# Records to process
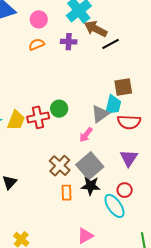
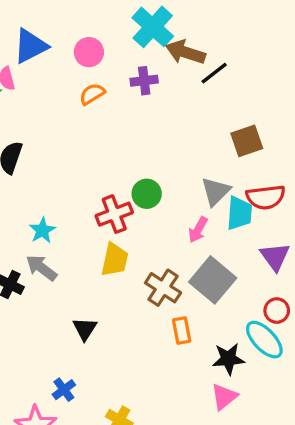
cyan trapezoid: (113, 105) -> (239, 213), moved
yellow trapezoid: (16, 120) -> (115, 260), moved
black star: (91, 186) -> (228, 359), moved

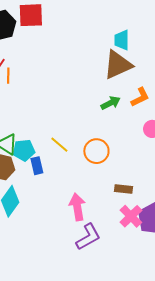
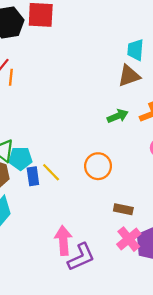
brown triangle: (118, 65) -> (129, 76), size x0.7
yellow line: (59, 145) -> (51, 172), moved
pink arrow: (77, 207) -> (63, 241), moved

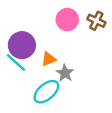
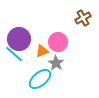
pink circle: (67, 20) -> (58, 42), moved
brown cross: (96, 21) -> (83, 18), turned 35

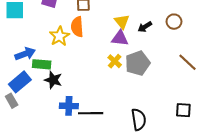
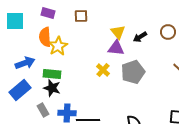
orange semicircle: (77, 27) -> (45, 37), moved
yellow cross: (115, 61) -> (103, 70), moved
green rectangle: (42, 64) -> (52, 74), moved
gray rectangle: (12, 101) -> (43, 110), moved

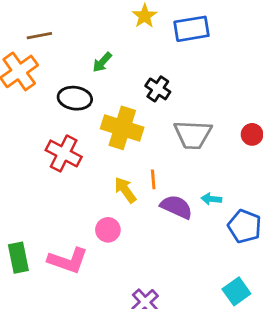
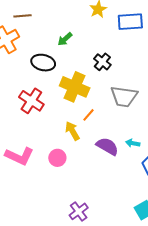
orange line: (153, 179) -> (89, 115), moved, turned 40
pink L-shape: (68, 261) -> (19, 156), moved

# Try it
All that is wanted is the lines from the one holding "black star: (91, 186) -> (228, 359), moved" through the end of the material, duplicated exactly, with no pictures.

# Solution to this exercise
black star: (91, 186) -> (228, 359), moved

brown triangle: (118, 65) -> (129, 76), size x0.7
yellow line: (59, 145) -> (51, 172), moved
pink arrow: (77, 207) -> (63, 241), moved

pink circle: (67, 20) -> (58, 42), moved
brown cross: (96, 21) -> (83, 18), turned 35

orange semicircle: (77, 27) -> (45, 37), moved
yellow cross: (115, 61) -> (103, 70), moved
green rectangle: (42, 64) -> (52, 74), moved
gray rectangle: (12, 101) -> (43, 110), moved

orange line: (153, 179) -> (89, 115), moved, turned 40
pink L-shape: (68, 261) -> (19, 156), moved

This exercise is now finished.